• What is needed
Every word in the data below belongs in your copy, exactly as given; the pictures do not.

[Records contained in a dataset]

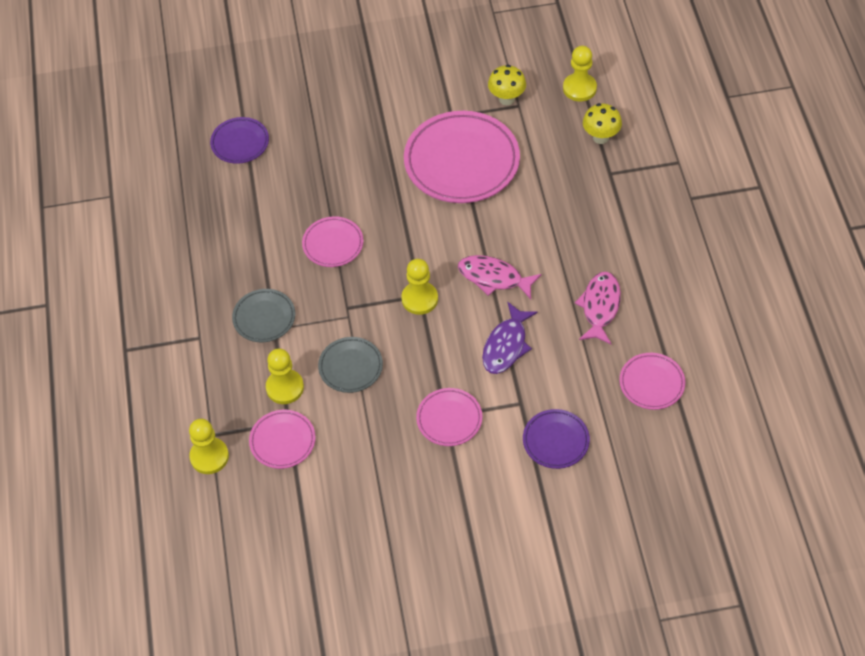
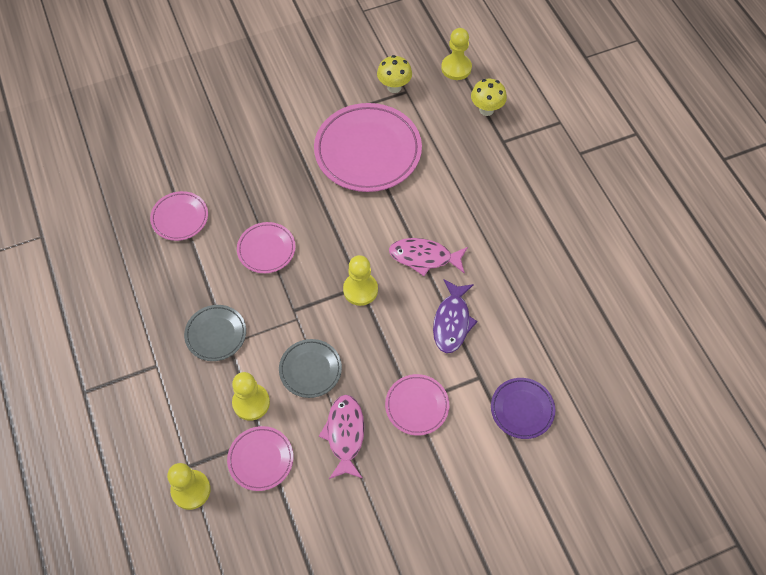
camera: 15 degrees left, 5 degrees up
purple plate [210,117,269,164] -> none
pink fish [575,272,621,345] -> pink fish moved to [319,395,364,479]
pink plate [619,353,686,410] -> pink plate moved to [150,191,208,241]

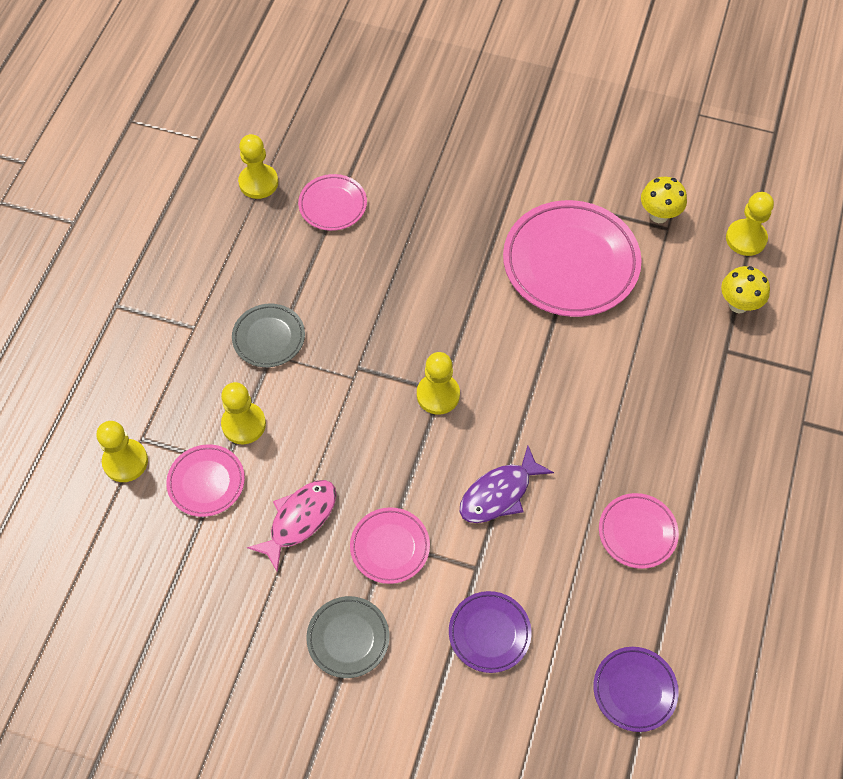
camera: 40 degrees right, 0 degrees up
pink plate [237,222,296,273] -> pink plate moved to [599,493,679,569]
grey plate [279,339,342,398] -> grey plate moved to [306,596,389,678]
pink fish [389,238,468,276] -> none
none -> yellow pawn [238,134,278,199]
none -> purple plate [593,647,679,732]

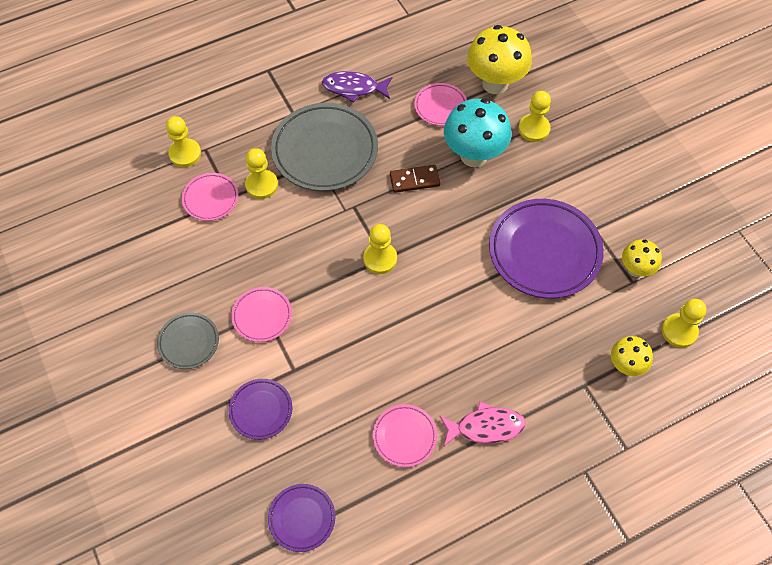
camera: 45 degrees right, 0 degrees up
grey plate [232,304,305,367] -> grey plate [271,103,378,191], size x1.95
yellow pawn [238,134,278,199] -> yellow pawn moved to [519,91,551,142]
pink fish [247,480,336,572] -> pink fish moved to [439,401,526,447]
purple fish [460,446,554,523] -> purple fish moved to [322,71,392,103]
pink plate [503,200,642,317] -> purple plate [489,199,604,299]
none -> brown domino [390,165,440,193]
none -> turquoise mushroom [444,98,512,167]
none -> yellow mushroom [467,25,532,94]

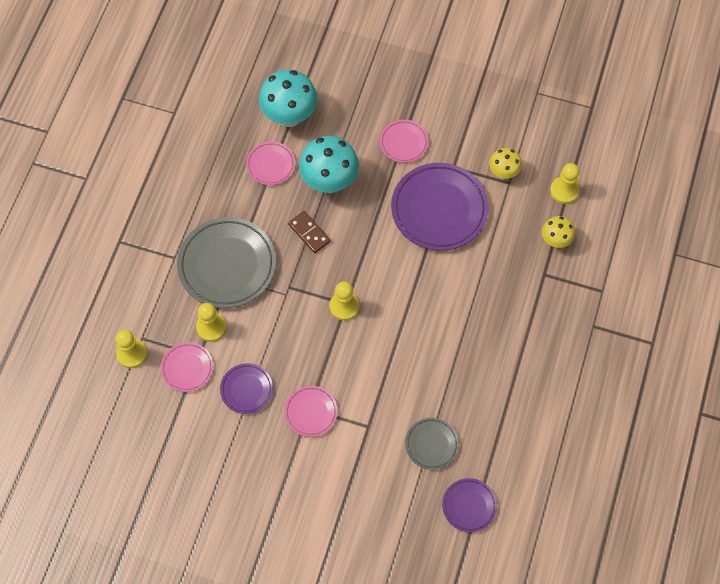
camera: 45 degrees left, 5 degrees up
grey plate [157,313,219,369] -> grey plate moved to [405,418,459,470]
purple plate [229,379,293,440] -> purple plate moved to [220,363,273,414]
purple fish [322,71,392,103] -> none
pink plate [373,404,437,467] -> pink plate moved to [380,120,429,163]
brown domino [390,165,440,193] -> brown domino turned 75 degrees counterclockwise [288,211,331,253]
pink fish [439,401,526,447] -> none
yellow mushroom [467,25,532,94] -> turquoise mushroom [259,69,317,127]
yellow pawn [519,91,551,142] -> none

• Response to the task
camera: 15 degrees left, 5 degrees up
purple plate [210,117,269,164] -> none
pink fish [575,272,621,345] -> pink fish moved to [319,395,364,479]
pink plate [619,353,686,410] -> pink plate moved to [150,191,208,241]

camera: 40 degrees right, 0 degrees up
pink plate [237,222,296,273] -> pink plate moved to [599,493,679,569]
grey plate [279,339,342,398] -> grey plate moved to [306,596,389,678]
pink fish [389,238,468,276] -> none
none -> yellow pawn [238,134,278,199]
none -> purple plate [593,647,679,732]

camera: 45 degrees right, 0 degrees up
grey plate [232,304,305,367] -> grey plate [271,103,378,191], size x1.95
yellow pawn [238,134,278,199] -> yellow pawn moved to [519,91,551,142]
pink fish [247,480,336,572] -> pink fish moved to [439,401,526,447]
purple fish [460,446,554,523] -> purple fish moved to [322,71,392,103]
pink plate [503,200,642,317] -> purple plate [489,199,604,299]
none -> brown domino [390,165,440,193]
none -> turquoise mushroom [444,98,512,167]
none -> yellow mushroom [467,25,532,94]

camera: 45 degrees left, 5 degrees up
grey plate [157,313,219,369] -> grey plate moved to [405,418,459,470]
purple plate [229,379,293,440] -> purple plate moved to [220,363,273,414]
purple fish [322,71,392,103] -> none
pink plate [373,404,437,467] -> pink plate moved to [380,120,429,163]
brown domino [390,165,440,193] -> brown domino turned 75 degrees counterclockwise [288,211,331,253]
pink fish [439,401,526,447] -> none
yellow mushroom [467,25,532,94] -> turquoise mushroom [259,69,317,127]
yellow pawn [519,91,551,142] -> none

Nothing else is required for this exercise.